§ MATERIAL FOR THIS EXERCISE
■ ■ ■
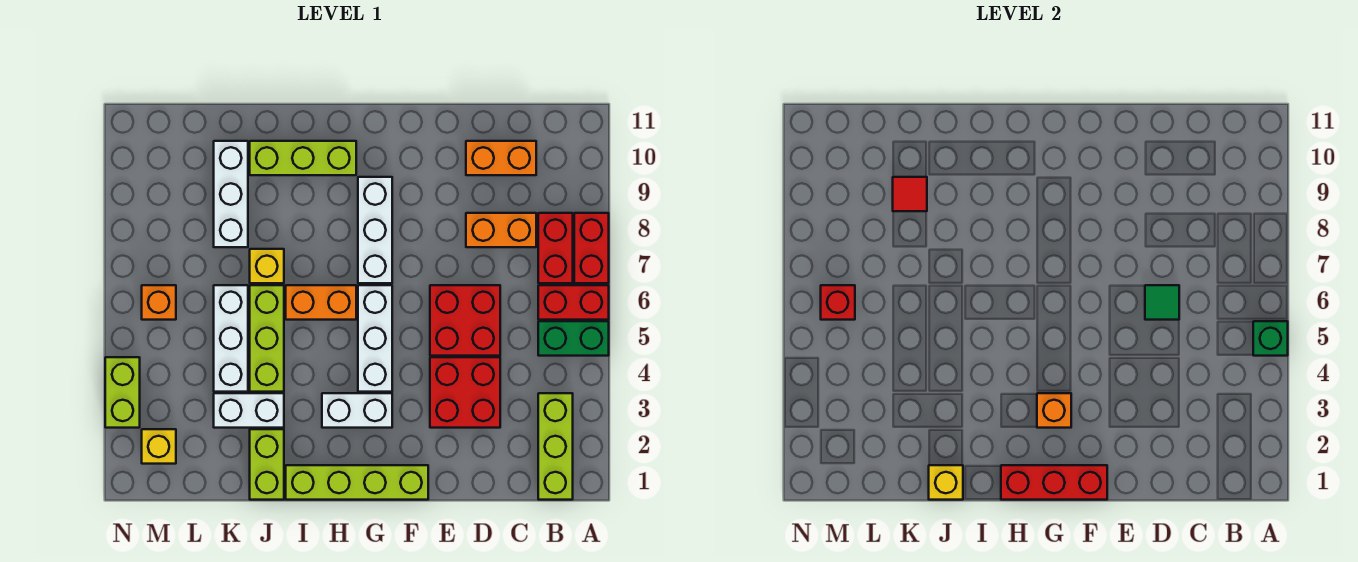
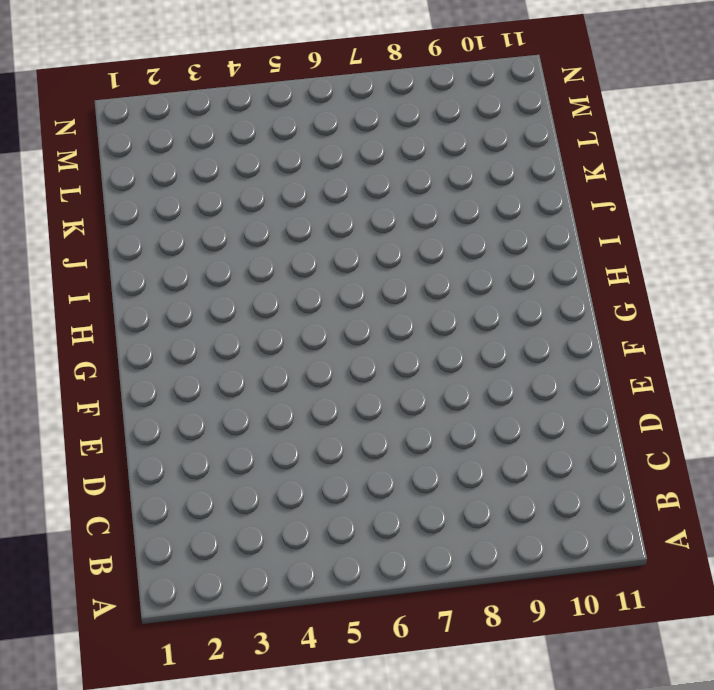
none -> green brick A5:B5 level 1
none -> red brick A6:B6 level 1
none -> red brick A7:A8 level 1
none -> lime brick B1:B3 level 1

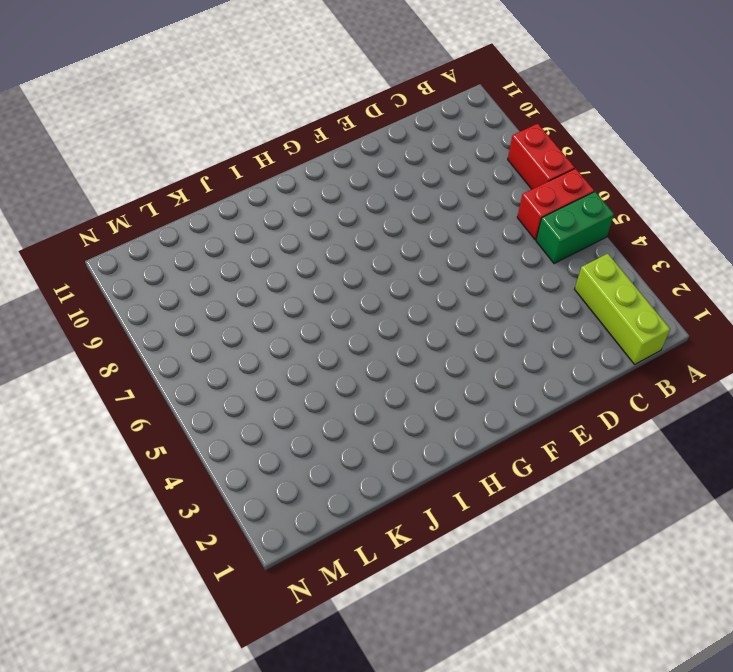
none -> red brick B7:B8 level 1
none -> orange brick C8:D8 level 1
none -> orange brick C10:D10 level 1
none -> red brick D3:E4 level 1

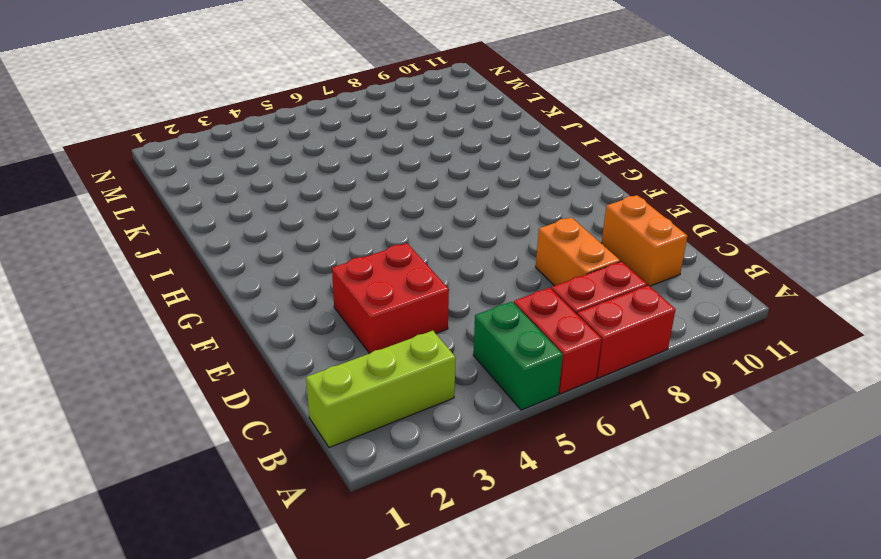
none -> red brick D5:E6 level 1
none -> lime brick F1:I1 level 1
none -> white brick G3:H3 level 1
none -> white brick G4:G6 level 1

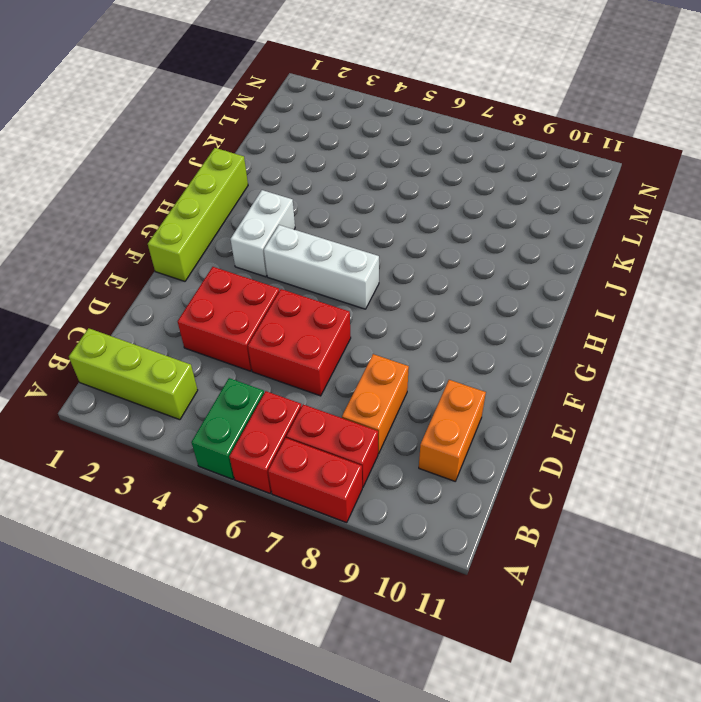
none -> white brick G7:G9 level 1
none -> orange brick H6:I6 level 1
none -> lime brick H10:J10 level 1
none -> lime brick J1:J2 level 1

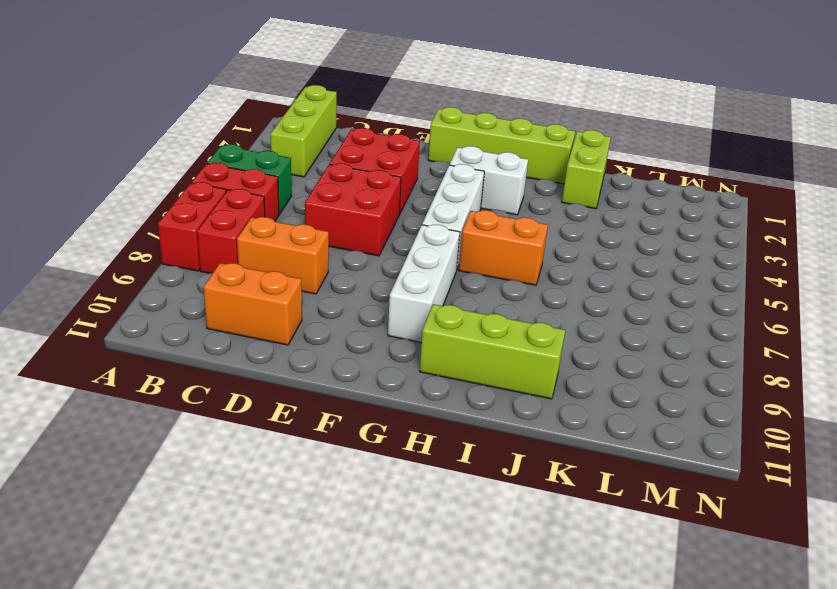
none -> white brick J3:K3 level 1
none -> lime brick J4:J6 level 1
none -> yellow brick J7 level 1
none -> white brick K4:K6 level 1

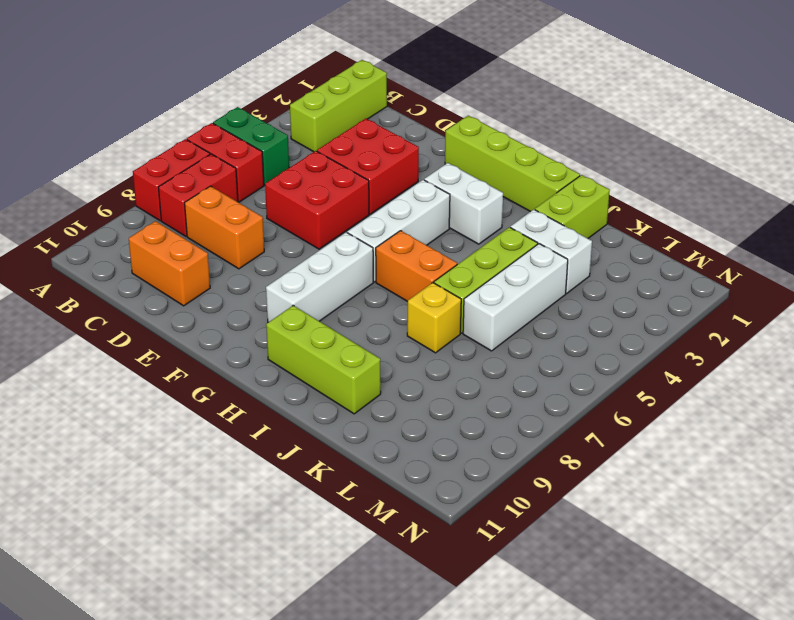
none -> white brick K8:K10 level 1
none -> yellow brick M2 level 1
none -> orange brick M6 level 1
none -> lime brick N3:N4 level 1

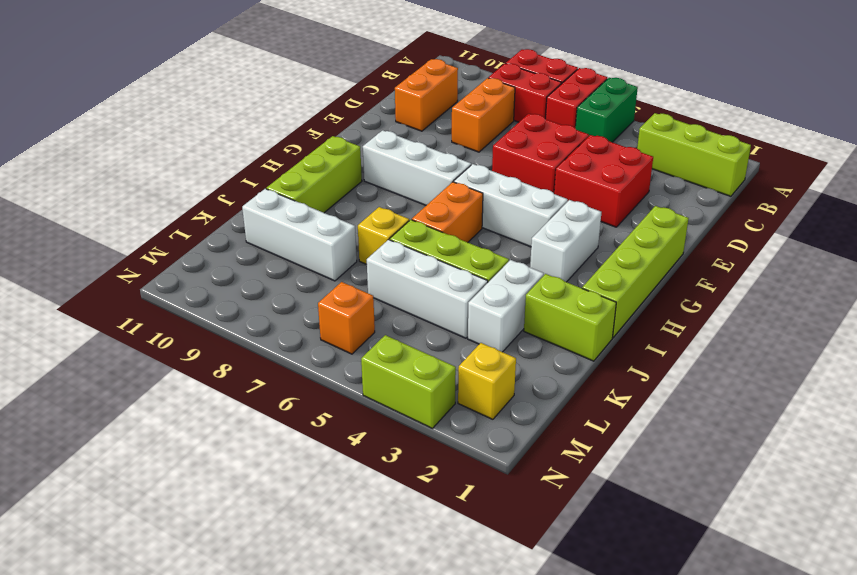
none -> green brick A5 level 2
none -> green tile D6 level 2
none -> red brick F1:H1 level 2
none -> orange brick G3 level 2

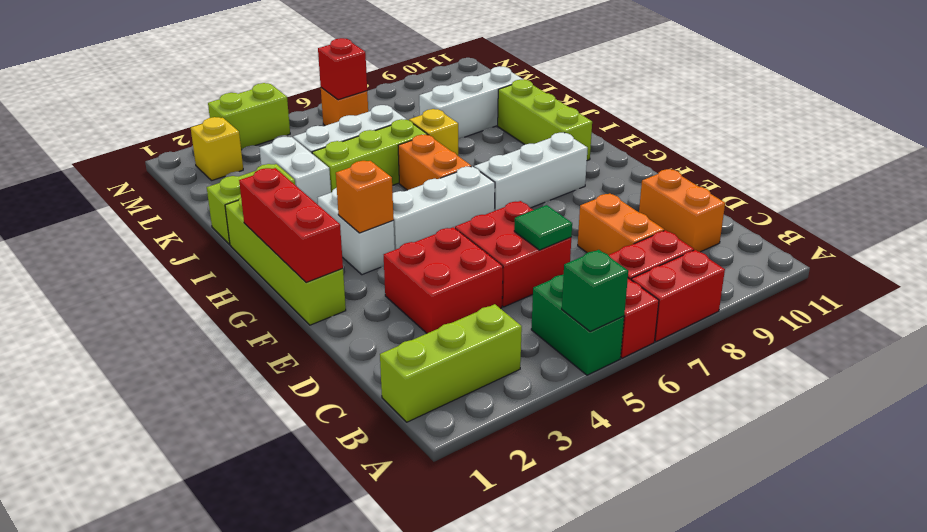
none -> yellow brick J1 level 2
none -> red tile K9 level 2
■ ■ ■
For the word "green", go through the records and show each line that carries it.

§ RESPONSE BOX
none -> green brick A5:B5 level 1
none -> green brick A5 level 2
none -> green tile D6 level 2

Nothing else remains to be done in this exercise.